- **INSTRUCTIONS FOR THE TASK**:
The entries shown next need to be written again word for word.
SOURCE MATERIAL section start
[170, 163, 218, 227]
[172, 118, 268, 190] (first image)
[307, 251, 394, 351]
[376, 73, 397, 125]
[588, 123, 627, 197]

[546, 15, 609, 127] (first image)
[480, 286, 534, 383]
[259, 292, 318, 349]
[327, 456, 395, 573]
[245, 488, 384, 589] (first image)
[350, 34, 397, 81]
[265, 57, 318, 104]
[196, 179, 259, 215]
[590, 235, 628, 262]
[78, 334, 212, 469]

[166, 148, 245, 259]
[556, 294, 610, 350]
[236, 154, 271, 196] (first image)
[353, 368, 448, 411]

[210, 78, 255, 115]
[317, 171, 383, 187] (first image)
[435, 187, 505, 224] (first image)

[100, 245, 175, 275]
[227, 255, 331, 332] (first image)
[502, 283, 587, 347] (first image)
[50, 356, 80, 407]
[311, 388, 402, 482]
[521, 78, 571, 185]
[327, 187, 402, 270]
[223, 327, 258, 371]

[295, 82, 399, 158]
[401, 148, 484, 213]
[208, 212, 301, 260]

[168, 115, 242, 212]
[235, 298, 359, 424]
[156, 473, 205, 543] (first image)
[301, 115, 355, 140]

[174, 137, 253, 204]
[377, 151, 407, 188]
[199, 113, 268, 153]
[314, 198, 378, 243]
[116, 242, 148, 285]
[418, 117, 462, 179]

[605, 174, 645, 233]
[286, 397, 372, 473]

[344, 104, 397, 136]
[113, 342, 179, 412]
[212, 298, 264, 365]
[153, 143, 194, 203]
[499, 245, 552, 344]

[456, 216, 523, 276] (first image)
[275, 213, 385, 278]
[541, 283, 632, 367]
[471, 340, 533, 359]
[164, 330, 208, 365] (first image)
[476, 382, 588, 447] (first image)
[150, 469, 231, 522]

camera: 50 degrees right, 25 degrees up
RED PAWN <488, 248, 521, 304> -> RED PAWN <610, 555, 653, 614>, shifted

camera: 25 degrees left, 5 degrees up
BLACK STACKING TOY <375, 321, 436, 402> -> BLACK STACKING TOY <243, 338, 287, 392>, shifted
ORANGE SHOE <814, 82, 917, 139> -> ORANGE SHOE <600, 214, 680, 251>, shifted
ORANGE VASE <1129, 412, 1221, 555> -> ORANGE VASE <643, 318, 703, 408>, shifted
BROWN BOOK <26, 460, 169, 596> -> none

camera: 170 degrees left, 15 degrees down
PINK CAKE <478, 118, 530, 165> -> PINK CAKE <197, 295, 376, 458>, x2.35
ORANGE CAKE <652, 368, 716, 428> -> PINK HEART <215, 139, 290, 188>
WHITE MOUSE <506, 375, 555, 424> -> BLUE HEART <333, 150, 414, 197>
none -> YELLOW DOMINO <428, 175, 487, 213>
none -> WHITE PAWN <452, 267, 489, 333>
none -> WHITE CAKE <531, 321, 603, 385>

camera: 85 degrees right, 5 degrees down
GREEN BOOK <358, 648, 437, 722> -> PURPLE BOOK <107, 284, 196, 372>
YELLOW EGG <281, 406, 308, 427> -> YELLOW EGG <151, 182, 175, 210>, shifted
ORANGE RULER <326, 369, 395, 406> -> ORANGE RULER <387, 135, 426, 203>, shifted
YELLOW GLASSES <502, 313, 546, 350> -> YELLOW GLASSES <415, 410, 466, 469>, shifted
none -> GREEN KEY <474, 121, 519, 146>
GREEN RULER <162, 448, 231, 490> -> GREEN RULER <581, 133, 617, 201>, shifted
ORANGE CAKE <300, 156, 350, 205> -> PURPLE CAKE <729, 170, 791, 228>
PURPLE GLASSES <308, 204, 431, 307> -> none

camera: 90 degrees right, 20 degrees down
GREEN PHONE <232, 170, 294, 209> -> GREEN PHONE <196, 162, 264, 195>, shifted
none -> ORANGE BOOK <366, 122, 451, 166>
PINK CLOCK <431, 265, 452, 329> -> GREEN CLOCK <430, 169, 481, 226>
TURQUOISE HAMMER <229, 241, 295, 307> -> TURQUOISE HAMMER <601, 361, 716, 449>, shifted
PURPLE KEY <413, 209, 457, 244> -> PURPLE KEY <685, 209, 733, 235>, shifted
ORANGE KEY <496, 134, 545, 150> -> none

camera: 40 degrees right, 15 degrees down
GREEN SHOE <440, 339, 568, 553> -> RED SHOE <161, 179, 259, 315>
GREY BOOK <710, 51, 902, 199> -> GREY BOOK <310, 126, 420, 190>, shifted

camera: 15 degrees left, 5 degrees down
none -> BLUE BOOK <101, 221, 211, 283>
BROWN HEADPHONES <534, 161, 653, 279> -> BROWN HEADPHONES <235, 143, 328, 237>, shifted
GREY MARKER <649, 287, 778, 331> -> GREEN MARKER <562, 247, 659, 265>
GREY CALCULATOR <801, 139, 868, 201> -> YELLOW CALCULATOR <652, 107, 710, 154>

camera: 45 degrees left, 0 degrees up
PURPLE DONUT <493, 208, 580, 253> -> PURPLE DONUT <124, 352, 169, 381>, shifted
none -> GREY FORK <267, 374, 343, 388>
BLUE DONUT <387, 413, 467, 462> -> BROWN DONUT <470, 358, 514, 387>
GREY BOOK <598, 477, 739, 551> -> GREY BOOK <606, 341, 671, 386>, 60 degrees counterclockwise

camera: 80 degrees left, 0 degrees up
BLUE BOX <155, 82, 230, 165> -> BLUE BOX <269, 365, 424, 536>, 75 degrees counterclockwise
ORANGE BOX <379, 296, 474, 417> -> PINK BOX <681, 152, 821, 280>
SOURCE MATERIAL section end
- **SOLUTION TO THIS EXERCISE**:
[170, 163, 218, 227]
[172, 118, 268, 190] (first image)
[307, 251, 394, 351]
[376, 73, 397, 125]
[588, 123, 627, 197]

[546, 15, 609, 127] (first image)
[480, 286, 534, 383]
[259, 292, 318, 349]
[327, 456, 395, 573]
[245, 488, 384, 589] (first image)
[350, 34, 397, 81]
[265, 57, 318, 104]
[196, 179, 259, 215]
[590, 235, 628, 262]
[78, 334, 212, 469]

[166, 148, 245, 259]
[556, 294, 610, 350]
[236, 154, 271, 196] (first image)
[353, 368, 448, 411]

[210, 78, 255, 115]
[317, 171, 383, 187] (first image)
[435, 187, 505, 224] (first image)

[100, 245, 175, 275]
[227, 255, 331, 332] (first image)
[502, 283, 587, 347] (first image)
[50, 356, 80, 407]
[311, 388, 402, 482]
[521, 78, 571, 185]
[327, 187, 402, 270]
[223, 327, 258, 371]

[295, 82, 399, 158]
[401, 148, 484, 213]
[208, 212, 301, 260]

[168, 115, 242, 212]
[235, 298, 359, 424]
[156, 473, 205, 543] (first image)
[301, 115, 355, 140]

[174, 137, 253, 204]
[377, 151, 407, 188]
[199, 113, 268, 153]
[314, 198, 378, 243]
[116, 242, 148, 285]
[418, 117, 462, 179]

[605, 174, 645, 233]
[286, 397, 372, 473]

[344, 104, 397, 136]
[113, 342, 179, 412]
[212, 298, 264, 365]
[153, 143, 194, 203]
[499, 245, 552, 344]

[456, 216, 523, 276] (first image)
[275, 213, 385, 278]
[541, 283, 632, 367]
[471, 340, 533, 359]
[164, 330, 208, 365] (first image)
[476, 382, 588, 447] (first image)
[150, 469, 231, 522]

camera: 50 degrees right, 25 degrees up
RED PAWN <488, 248, 521, 304> -> RED PAWN <610, 555, 653, 614>, shifted

camera: 25 degrees left, 5 degrees up
BLACK STACKING TOY <375, 321, 436, 402> -> BLACK STACKING TOY <243, 338, 287, 392>, shifted
ORANGE SHOE <814, 82, 917, 139> -> ORANGE SHOE <600, 214, 680, 251>, shifted
ORANGE VASE <1129, 412, 1221, 555> -> ORANGE VASE <643, 318, 703, 408>, shifted
BROWN BOOK <26, 460, 169, 596> -> none

camera: 170 degrees left, 15 degrees down
PINK CAKE <478, 118, 530, 165> -> PINK CAKE <197, 295, 376, 458>, x2.35
ORANGE CAKE <652, 368, 716, 428> -> PINK HEART <215, 139, 290, 188>
WHITE MOUSE <506, 375, 555, 424> -> BLUE HEART <333, 150, 414, 197>
none -> YELLOW DOMINO <428, 175, 487, 213>
none -> WHITE PAWN <452, 267, 489, 333>
none -> WHITE CAKE <531, 321, 603, 385>

camera: 85 degrees right, 5 degrees down
GREEN BOOK <358, 648, 437, 722> -> PURPLE BOOK <107, 284, 196, 372>
YELLOW EGG <281, 406, 308, 427> -> YELLOW EGG <151, 182, 175, 210>, shifted
ORANGE RULER <326, 369, 395, 406> -> ORANGE RULER <387, 135, 426, 203>, shifted
YELLOW GLASSES <502, 313, 546, 350> -> YELLOW GLASSES <415, 410, 466, 469>, shifted
none -> GREEN KEY <474, 121, 519, 146>
GREEN RULER <162, 448, 231, 490> -> GREEN RULER <581, 133, 617, 201>, shifted
ORANGE CAKE <300, 156, 350, 205> -> PURPLE CAKE <729, 170, 791, 228>
PURPLE GLASSES <308, 204, 431, 307> -> none

camera: 90 degrees right, 20 degrees down
GREEN PHONE <232, 170, 294, 209> -> GREEN PHONE <196, 162, 264, 195>, shifted
none -> ORANGE BOOK <366, 122, 451, 166>
PINK CLOCK <431, 265, 452, 329> -> GREEN CLOCK <430, 169, 481, 226>
TURQUOISE HAMMER <229, 241, 295, 307> -> TURQUOISE HAMMER <601, 361, 716, 449>, shifted
PURPLE KEY <413, 209, 457, 244> -> PURPLE KEY <685, 209, 733, 235>, shifted
ORANGE KEY <496, 134, 545, 150> -> none

camera: 40 degrees right, 15 degrees down
GREEN SHOE <440, 339, 568, 553> -> RED SHOE <161, 179, 259, 315>
GREY BOOK <710, 51, 902, 199> -> GREY BOOK <310, 126, 420, 190>, shifted

camera: 15 degrees left, 5 degrees down
none -> BLUE BOOK <101, 221, 211, 283>
BROWN HEADPHONES <534, 161, 653, 279> -> BROWN HEADPHONES <235, 143, 328, 237>, shifted
GREY MARKER <649, 287, 778, 331> -> GREEN MARKER <562, 247, 659, 265>
GREY CALCULATOR <801, 139, 868, 201> -> YELLOW CALCULATOR <652, 107, 710, 154>

camera: 45 degrees left, 0 degrees up
PURPLE DONUT <493, 208, 580, 253> -> PURPLE DONUT <124, 352, 169, 381>, shifted
none -> GREY FORK <267, 374, 343, 388>
BLUE DONUT <387, 413, 467, 462> -> BROWN DONUT <470, 358, 514, 387>
GREY BOOK <598, 477, 739, 551> -> GREY BOOK <606, 341, 671, 386>, 60 degrees counterclockwise

camera: 80 degrees left, 0 degrees up
BLUE BOX <155, 82, 230, 165> -> BLUE BOX <269, 365, 424, 536>, 75 degrees counterclockwise
ORANGE BOX <379, 296, 474, 417> -> PINK BOX <681, 152, 821, 280>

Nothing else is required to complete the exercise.